◆ **About this task**: The result should be an exact copy of only the lines from the one holding "TFT pin SDI: 16 -> 10" through the last line of the data below, please, without pictures.
#####
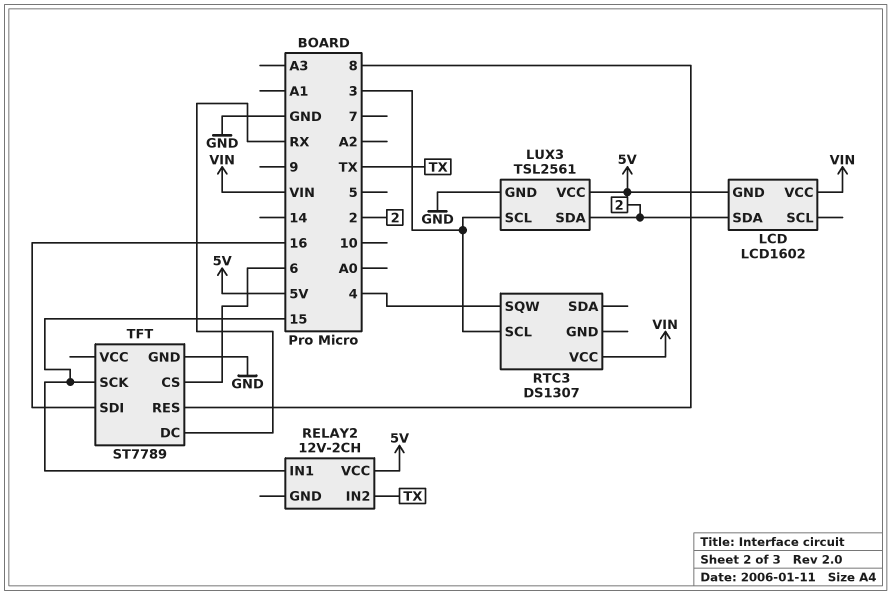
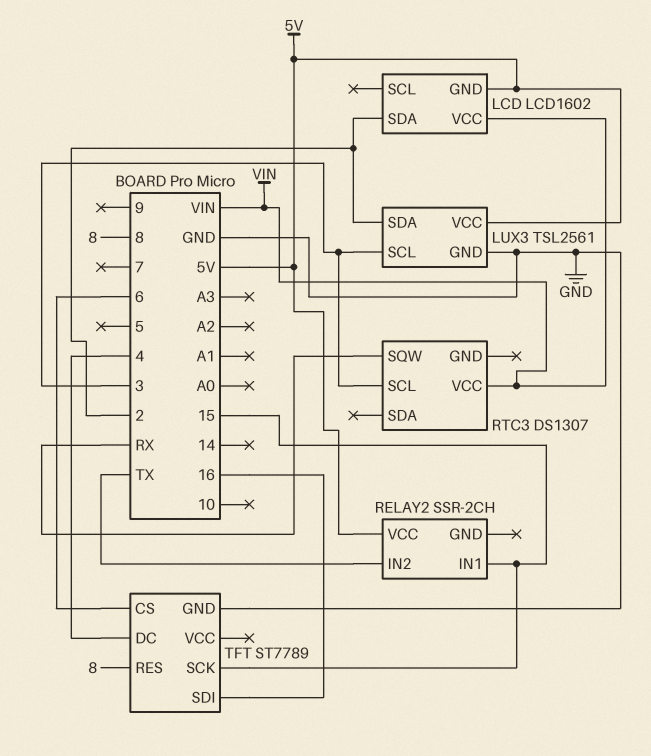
RELAY2: 12V-2CH -> SSR-2CH
RTC3 pin SQW: 4 -> RX
TFT pin DC: RX -> 4

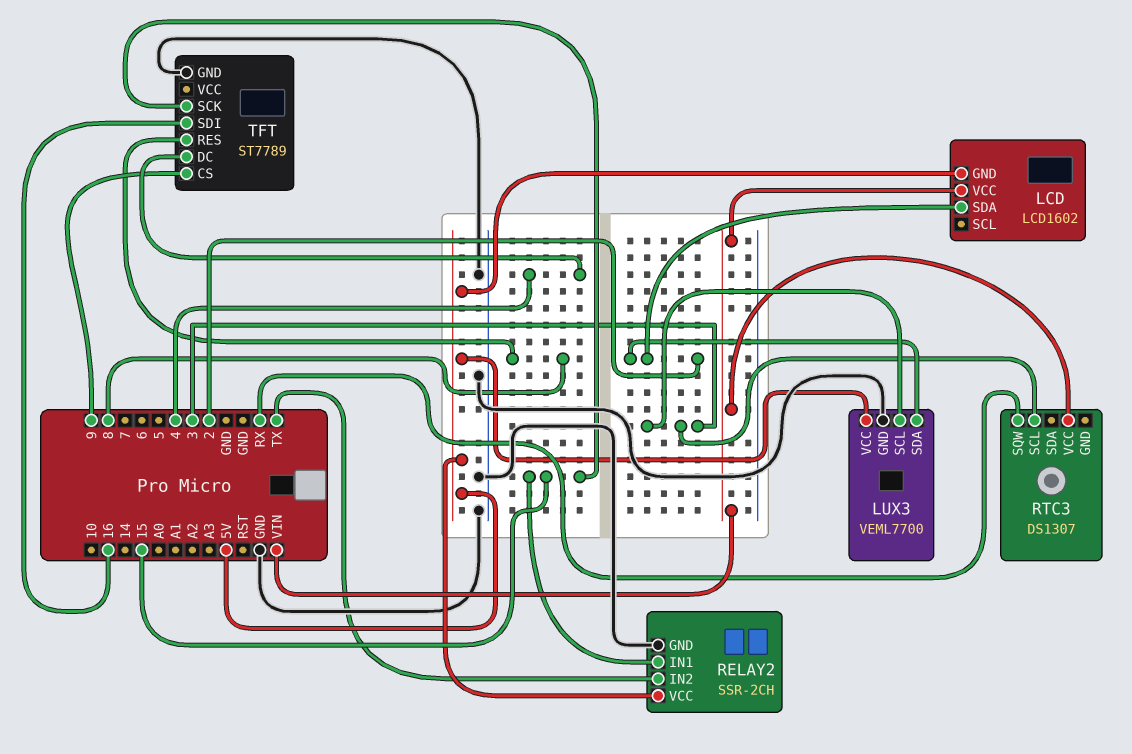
LUX3: TSL2561 -> VEML7700
RELAY2 pin GND: none -> GND
TFT pin CS: 6 -> 9

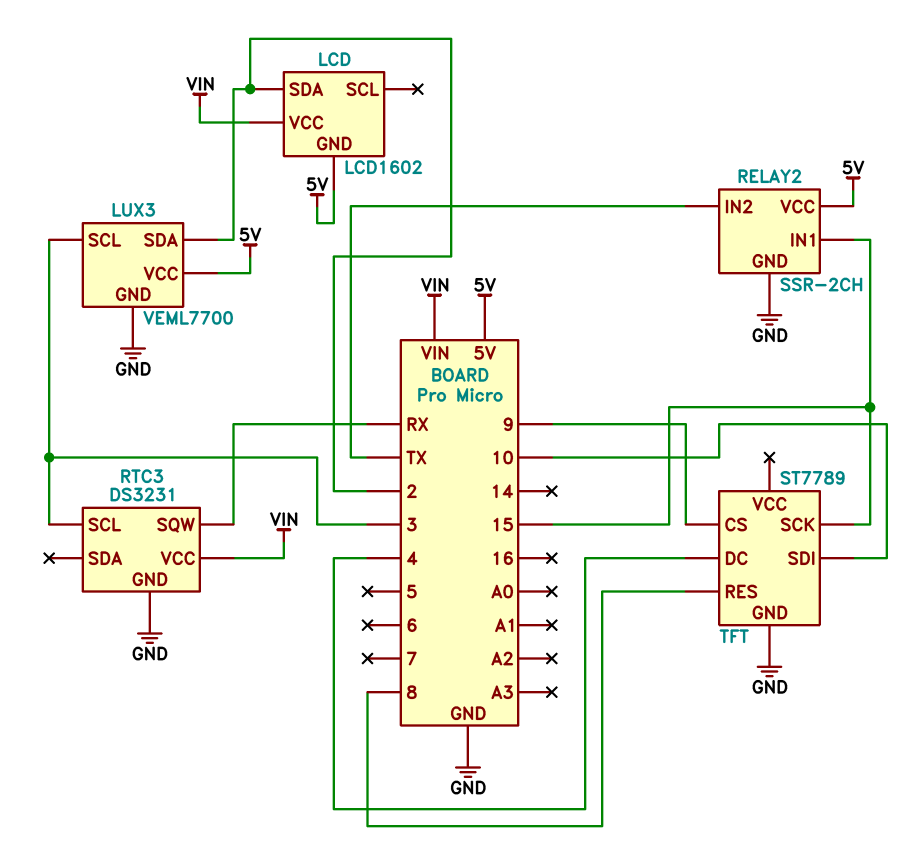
RTC3: DS1307 -> DS3231
RTC3 pin GND: none -> GND
TFT pin SDI: 16 -> 10

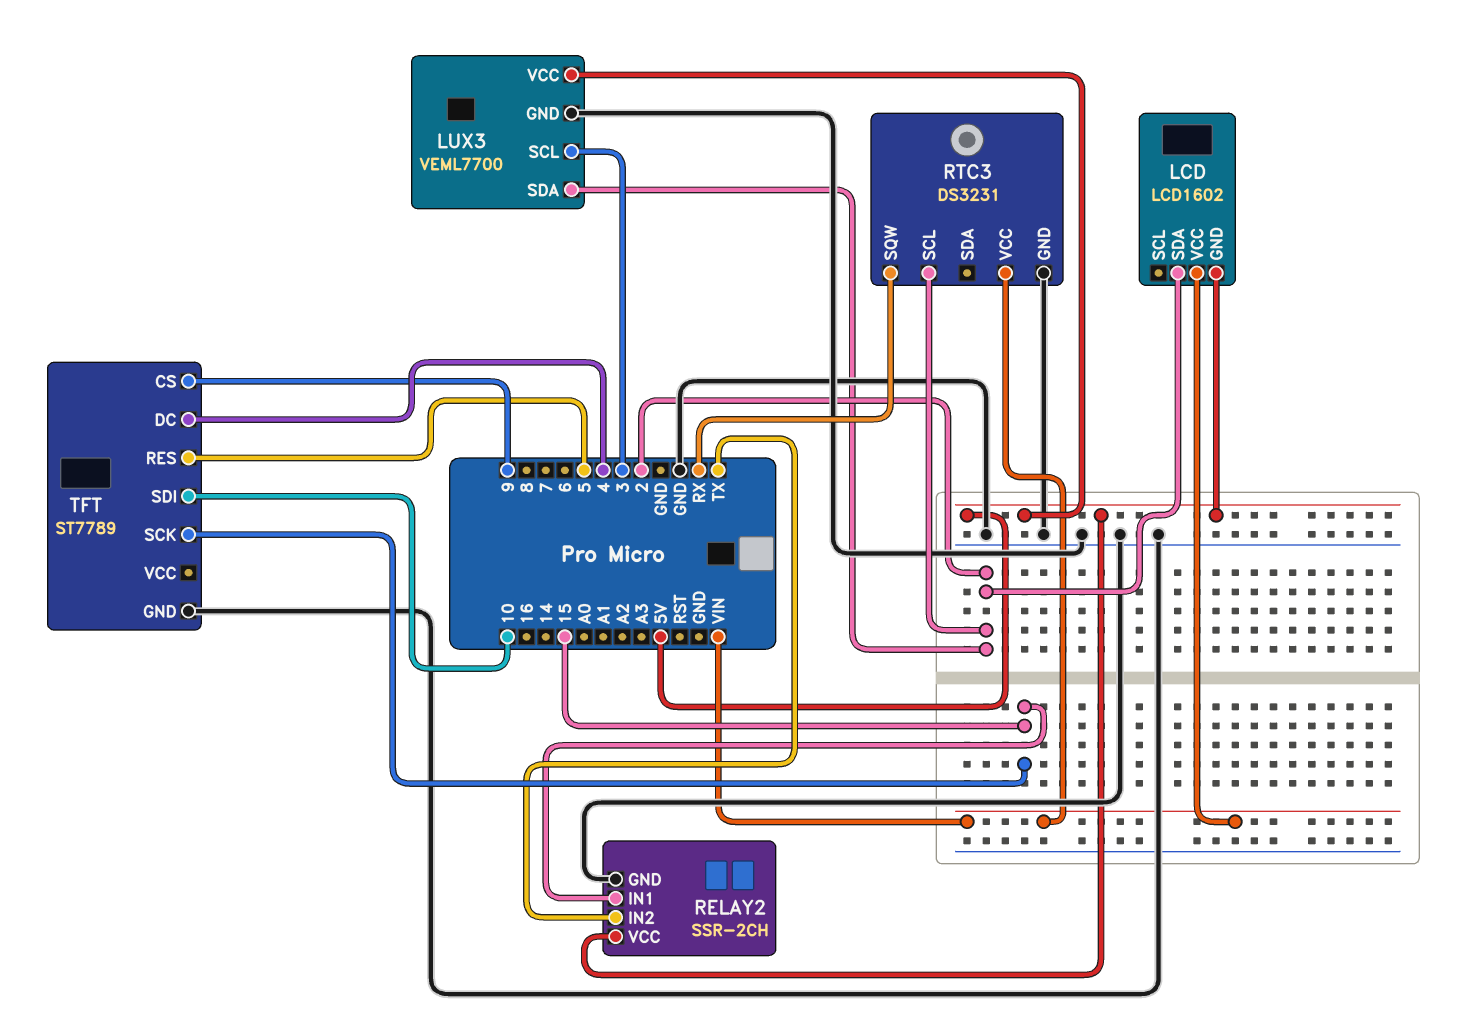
RTC3 pin SCL: 3 -> 2
TFT pin RES: 8 -> 5

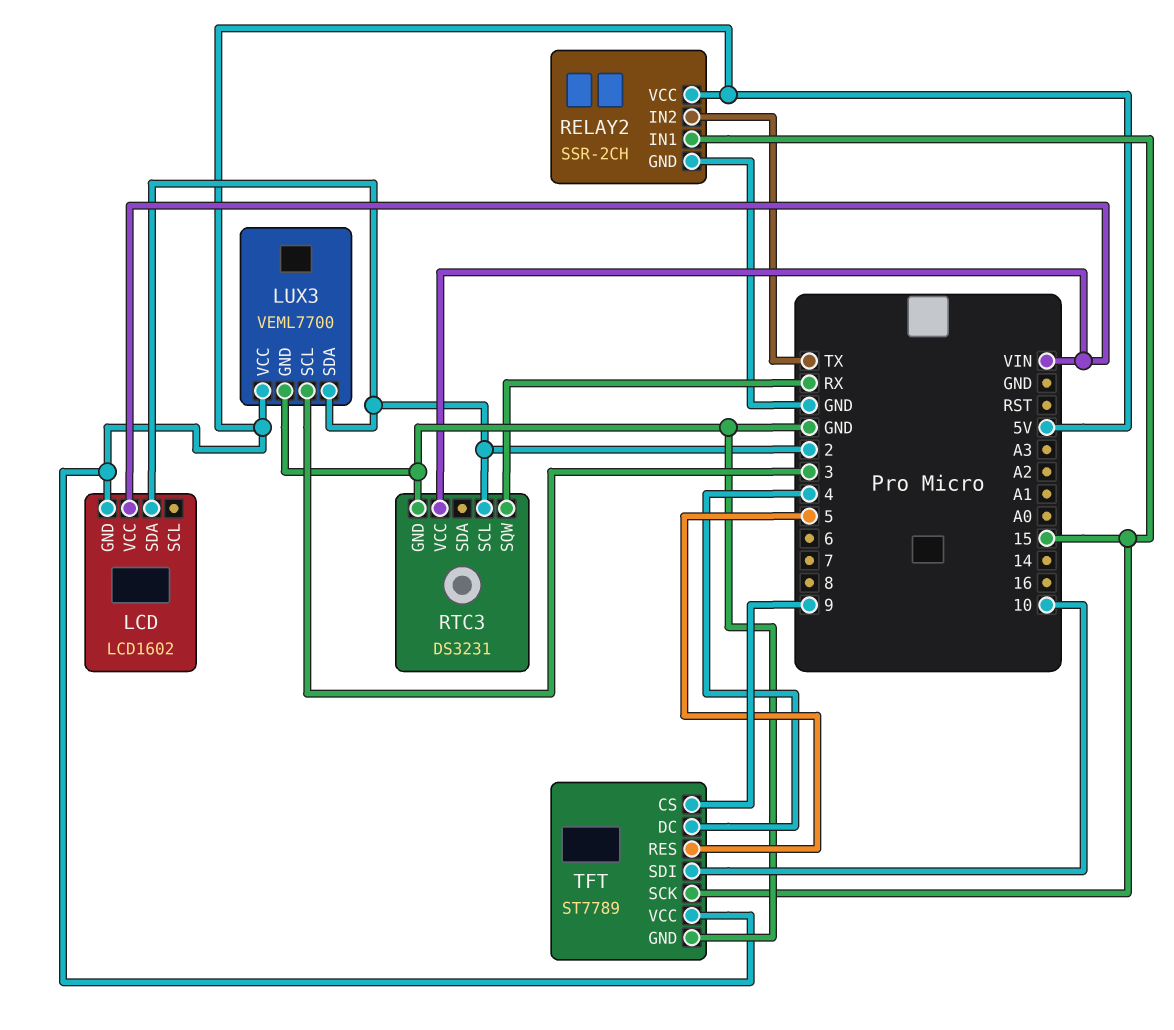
TFT pin VCC: none -> 5V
#####
◆ **Reply**:
TFT pin SDI: 16 -> 10

RTC3 pin SCL: 3 -> 2
TFT pin RES: 8 -> 5

TFT pin VCC: none -> 5V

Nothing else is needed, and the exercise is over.